◆ **Data segment**:
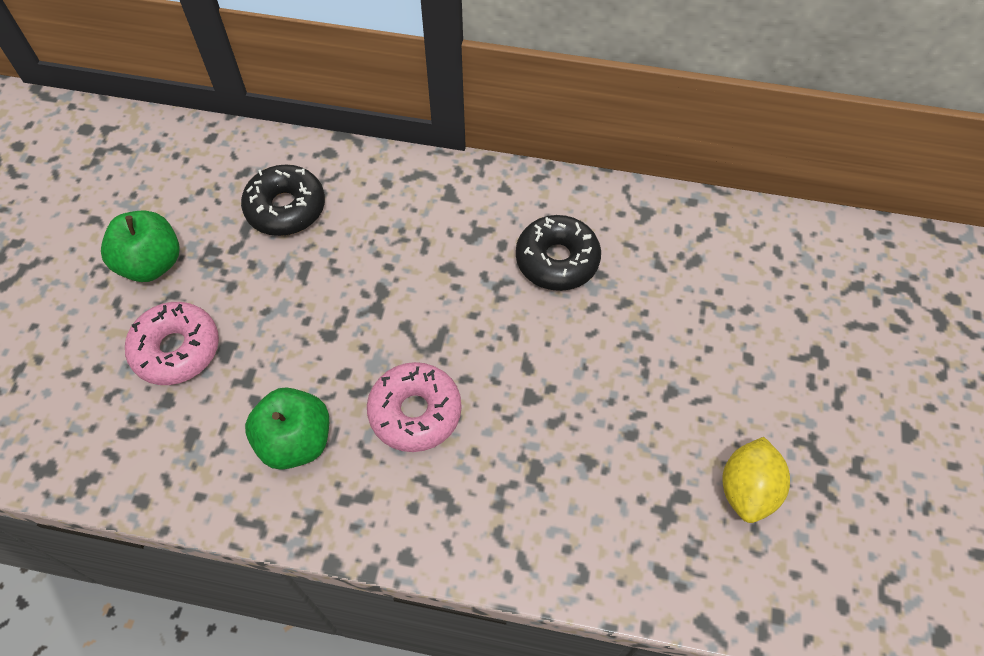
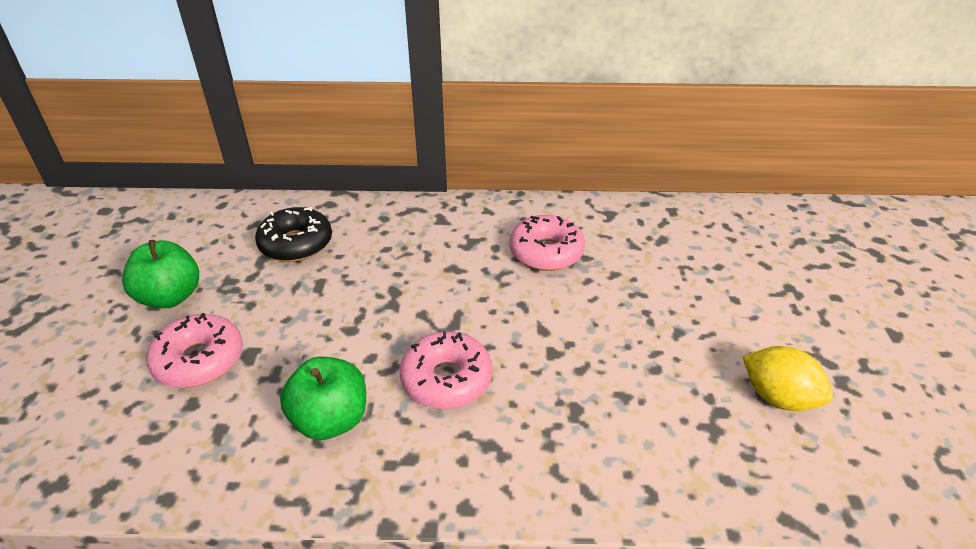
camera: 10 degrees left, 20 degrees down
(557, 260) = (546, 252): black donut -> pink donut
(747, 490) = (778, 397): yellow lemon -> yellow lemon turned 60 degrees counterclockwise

◆ **What you have to do**: The response should be the full material, repeated exactly, with images removed.

◆ **Expected answer**:
camera: 10 degrees left, 20 degrees down
(557, 260) = (546, 252): black donut -> pink donut
(747, 490) = (778, 397): yellow lemon -> yellow lemon turned 60 degrees counterclockwise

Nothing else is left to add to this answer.